* [Data section]
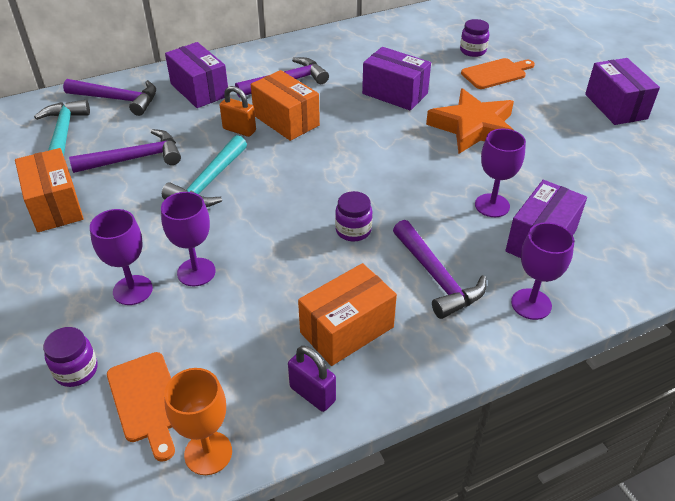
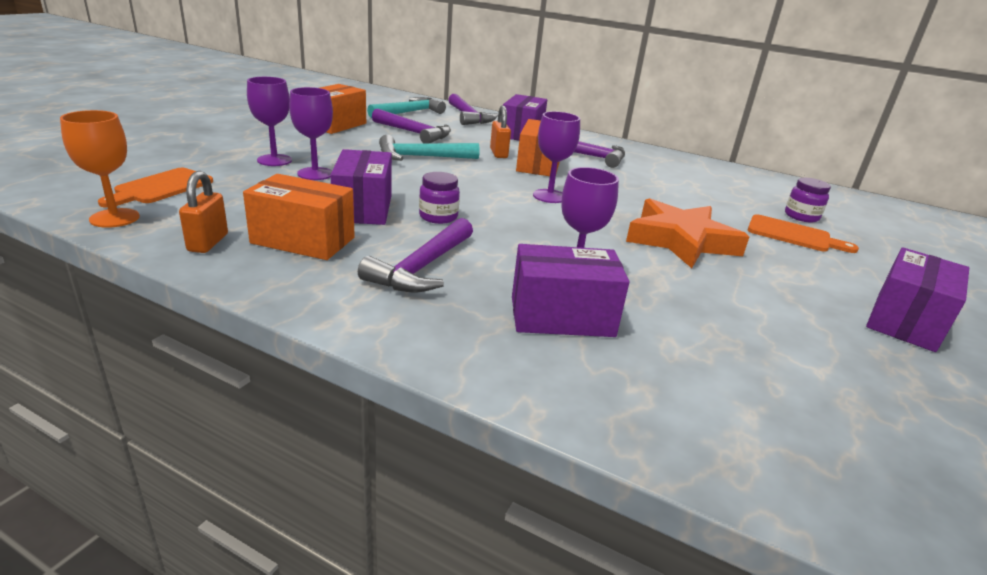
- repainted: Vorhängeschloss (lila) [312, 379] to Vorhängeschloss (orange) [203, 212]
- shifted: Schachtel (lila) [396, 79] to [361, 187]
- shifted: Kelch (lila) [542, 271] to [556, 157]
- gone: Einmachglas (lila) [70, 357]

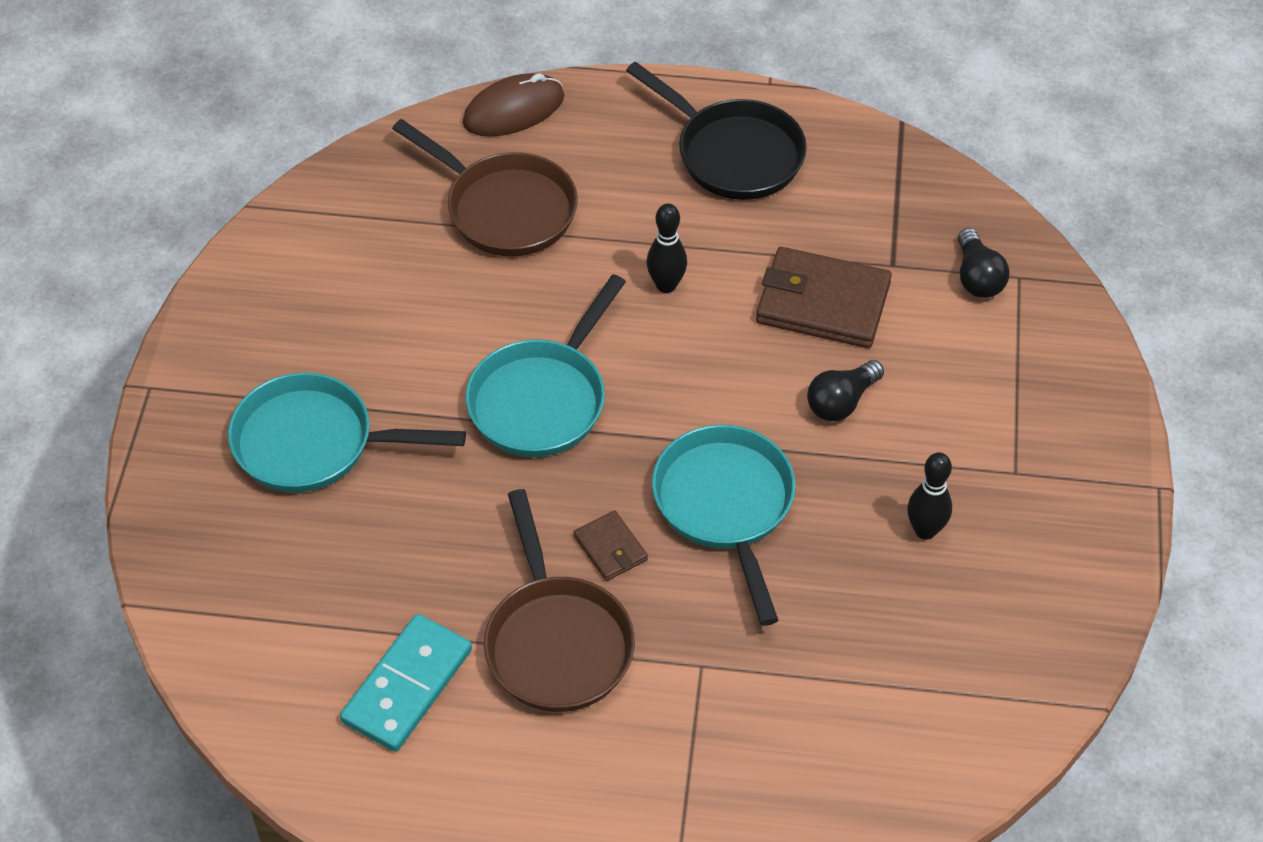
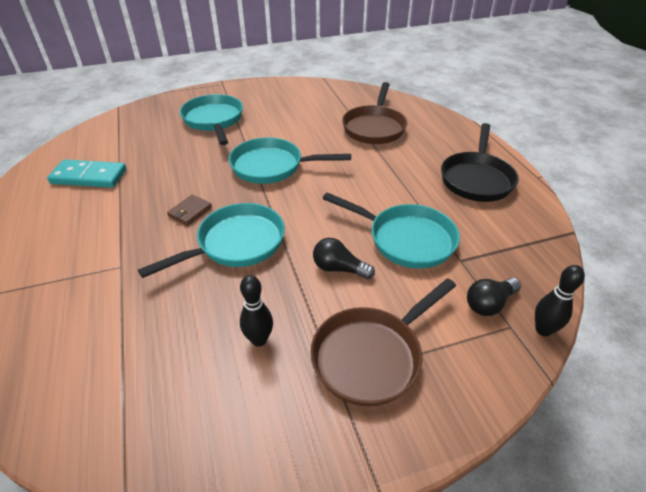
- shifted: Pfanne (braun) [559, 600] to [383, 342]
- swapped: Geldbörse (braun) [824, 297] to Pfanne (türkis) [391, 230]
- shifted: Bowlingkegel (schwarz) [667, 248] to [560, 300]
- gone: Computermaus (braun) [513, 105]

* [Aim of the exercise]
Word for word, return the material above, but drop the pictures.

* [Response for this exercise]
- repainted: Vorhängeschloss (lila) [312, 379] to Vorhängeschloss (orange) [203, 212]
- shifted: Schachtel (lila) [396, 79] to [361, 187]
- shifted: Kelch (lila) [542, 271] to [556, 157]
- gone: Einmachglas (lila) [70, 357]

- shifted: Pfanne (braun) [559, 600] to [383, 342]
- swapped: Geldbörse (braun) [824, 297] to Pfanne (türkis) [391, 230]
- shifted: Bowlingkegel (schwarz) [667, 248] to [560, 300]
- gone: Computermaus (braun) [513, 105]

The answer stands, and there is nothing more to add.